## [Task instructions]
Beginning with the first line, copy out each line of the material until the line containing "purple triangle: (1299, 834)" has been copied as well.

-------

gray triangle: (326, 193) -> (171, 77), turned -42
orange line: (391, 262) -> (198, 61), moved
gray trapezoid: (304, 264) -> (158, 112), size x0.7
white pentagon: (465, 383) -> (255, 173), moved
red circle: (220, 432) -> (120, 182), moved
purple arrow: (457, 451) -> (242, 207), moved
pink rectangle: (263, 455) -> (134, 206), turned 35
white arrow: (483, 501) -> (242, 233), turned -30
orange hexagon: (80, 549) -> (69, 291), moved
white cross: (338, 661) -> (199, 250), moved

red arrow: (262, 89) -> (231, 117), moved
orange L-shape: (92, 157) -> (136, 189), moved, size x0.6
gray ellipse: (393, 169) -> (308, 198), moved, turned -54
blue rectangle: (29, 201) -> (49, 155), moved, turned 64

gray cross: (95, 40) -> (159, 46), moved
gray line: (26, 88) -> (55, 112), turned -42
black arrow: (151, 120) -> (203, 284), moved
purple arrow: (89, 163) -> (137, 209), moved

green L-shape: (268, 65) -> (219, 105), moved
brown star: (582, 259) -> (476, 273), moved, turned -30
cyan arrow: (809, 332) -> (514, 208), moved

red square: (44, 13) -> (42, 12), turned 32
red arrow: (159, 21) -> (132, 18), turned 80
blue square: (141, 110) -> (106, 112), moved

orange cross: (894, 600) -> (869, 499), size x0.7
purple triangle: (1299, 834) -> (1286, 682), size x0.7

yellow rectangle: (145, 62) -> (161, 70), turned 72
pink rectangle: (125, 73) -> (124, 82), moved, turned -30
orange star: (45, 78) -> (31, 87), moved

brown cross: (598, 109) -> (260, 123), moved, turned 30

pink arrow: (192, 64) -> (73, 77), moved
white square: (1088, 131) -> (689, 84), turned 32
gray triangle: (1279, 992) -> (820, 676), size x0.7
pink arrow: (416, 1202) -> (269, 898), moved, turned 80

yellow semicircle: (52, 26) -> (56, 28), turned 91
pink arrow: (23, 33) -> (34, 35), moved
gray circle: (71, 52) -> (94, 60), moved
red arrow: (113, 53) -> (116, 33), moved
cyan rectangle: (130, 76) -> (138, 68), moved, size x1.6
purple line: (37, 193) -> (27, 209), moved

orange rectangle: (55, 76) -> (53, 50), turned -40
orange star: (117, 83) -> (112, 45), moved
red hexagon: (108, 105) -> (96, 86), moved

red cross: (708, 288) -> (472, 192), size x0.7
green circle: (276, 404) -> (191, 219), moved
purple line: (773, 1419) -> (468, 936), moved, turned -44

-------

## [Result]
gray triangle: (326, 193) -> (171, 77), turned -42
orange line: (391, 262) -> (198, 61), moved
gray trapezoid: (304, 264) -> (158, 112), size x0.7
white pentagon: (465, 383) -> (255, 173), moved
red circle: (220, 432) -> (120, 182), moved
purple arrow: (457, 451) -> (242, 207), moved
pink rectangle: (263, 455) -> (134, 206), turned 35
white arrow: (483, 501) -> (242, 233), turned -30
orange hexagon: (80, 549) -> (69, 291), moved
white cross: (338, 661) -> (199, 250), moved

red arrow: (262, 89) -> (231, 117), moved
orange L-shape: (92, 157) -> (136, 189), moved, size x0.6
gray ellipse: (393, 169) -> (308, 198), moved, turned -54
blue rectangle: (29, 201) -> (49, 155), moved, turned 64

gray cross: (95, 40) -> (159, 46), moved
gray line: (26, 88) -> (55, 112), turned -42
black arrow: (151, 120) -> (203, 284), moved
purple arrow: (89, 163) -> (137, 209), moved

green L-shape: (268, 65) -> (219, 105), moved
brown star: (582, 259) -> (476, 273), moved, turned -30
cyan arrow: (809, 332) -> (514, 208), moved

red square: (44, 13) -> (42, 12), turned 32
red arrow: (159, 21) -> (132, 18), turned 80
blue square: (141, 110) -> (106, 112), moved

orange cross: (894, 600) -> (869, 499), size x0.7
purple triangle: (1299, 834) -> (1286, 682), size x0.7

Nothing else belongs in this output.